▶ _Your goal_: The reply is to be an exact repetition of the entries that follow, with each picture left out.

-------- Data for processing --------

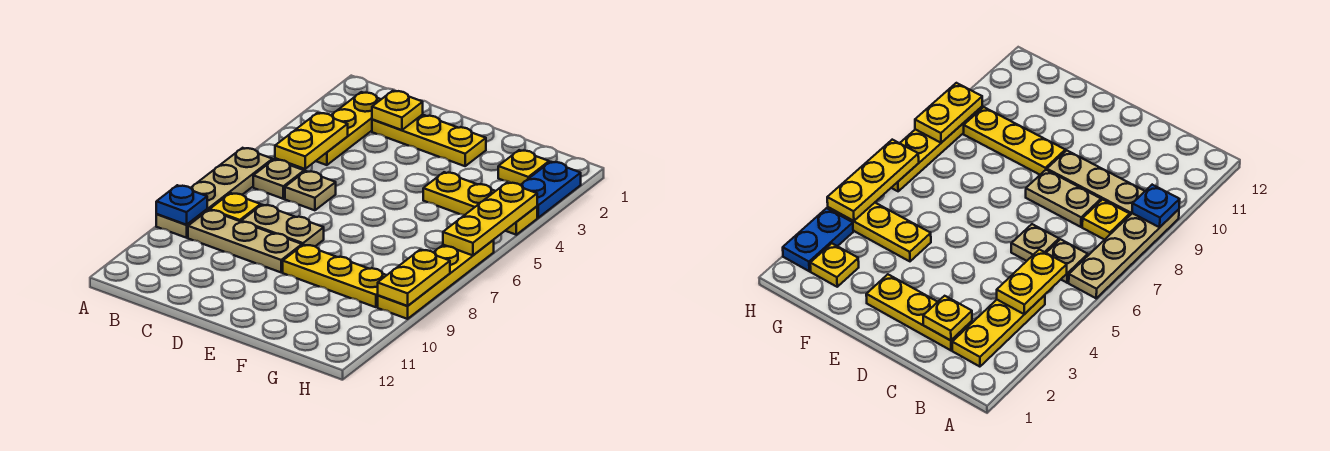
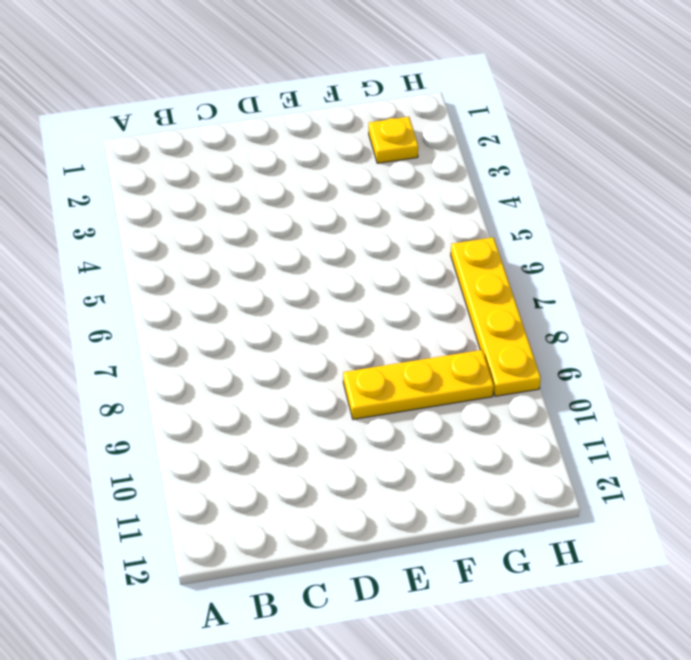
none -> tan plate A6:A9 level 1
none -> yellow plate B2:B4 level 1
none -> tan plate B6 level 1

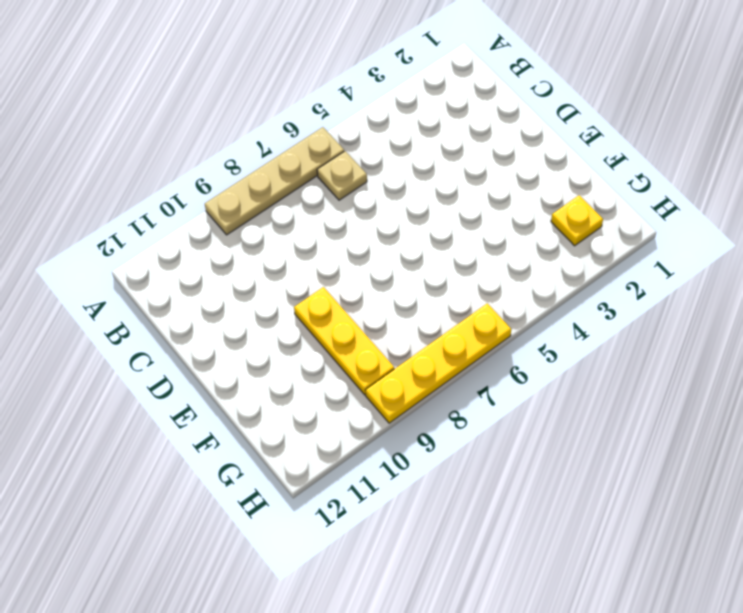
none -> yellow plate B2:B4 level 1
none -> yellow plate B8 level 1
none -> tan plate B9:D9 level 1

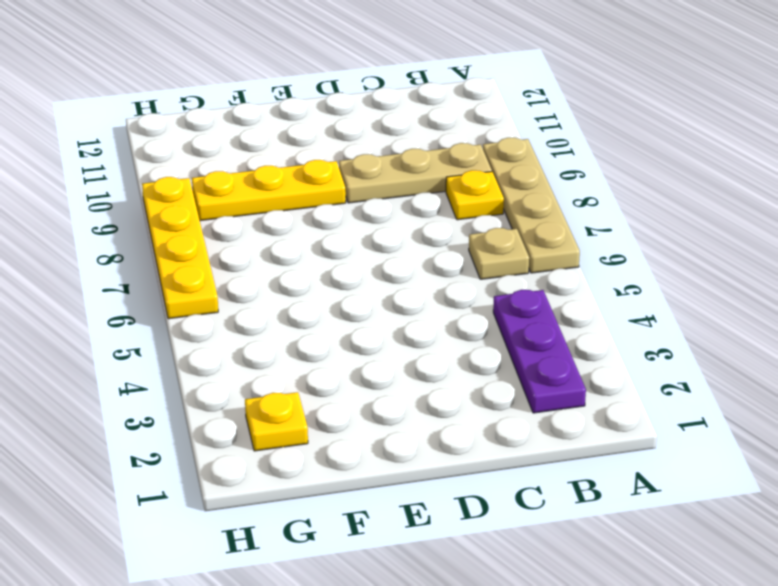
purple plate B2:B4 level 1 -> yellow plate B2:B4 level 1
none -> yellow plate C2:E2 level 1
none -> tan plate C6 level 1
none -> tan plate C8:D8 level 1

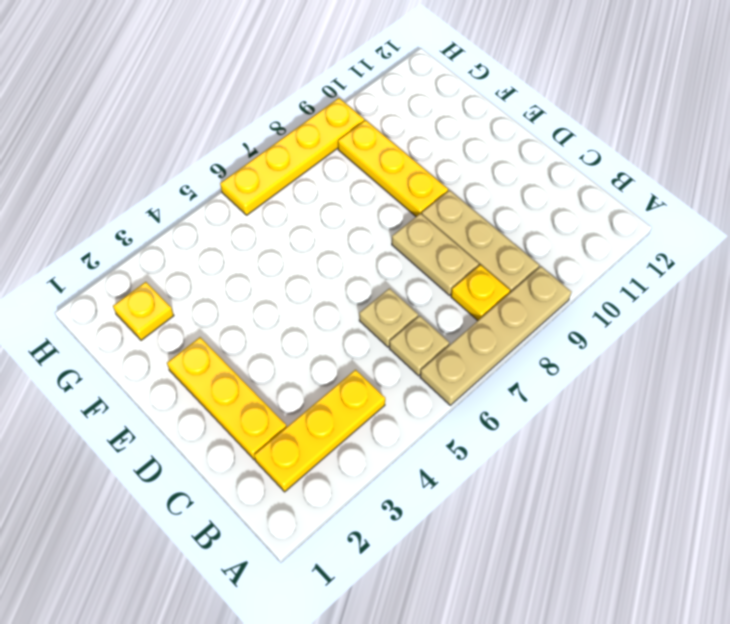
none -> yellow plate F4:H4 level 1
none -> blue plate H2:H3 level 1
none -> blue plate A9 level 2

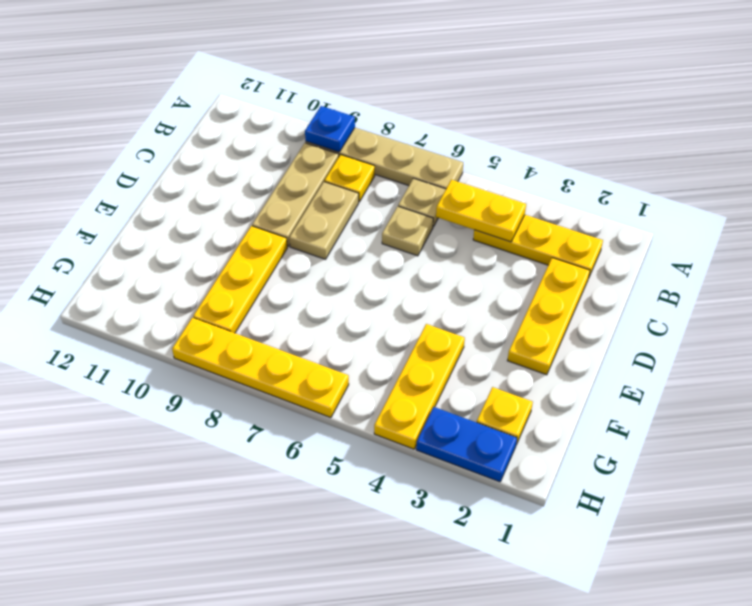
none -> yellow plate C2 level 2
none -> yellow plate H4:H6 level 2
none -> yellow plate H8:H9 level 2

--------

▶ _Written answer_:
none -> tan plate A6:A9 level 1
none -> yellow plate B2:B4 level 1
none -> tan plate B6 level 1

none -> yellow plate B2:B4 level 1
none -> yellow plate B8 level 1
none -> tan plate B9:D9 level 1

purple plate B2:B4 level 1 -> yellow plate B2:B4 level 1
none -> yellow plate C2:E2 level 1
none -> tan plate C6 level 1
none -> tan plate C8:D8 level 1

none -> yellow plate F4:H4 level 1
none -> blue plate H2:H3 level 1
none -> blue plate A9 level 2

none -> yellow plate C2 level 2
none -> yellow plate H4:H6 level 2
none -> yellow plate H8:H9 level 2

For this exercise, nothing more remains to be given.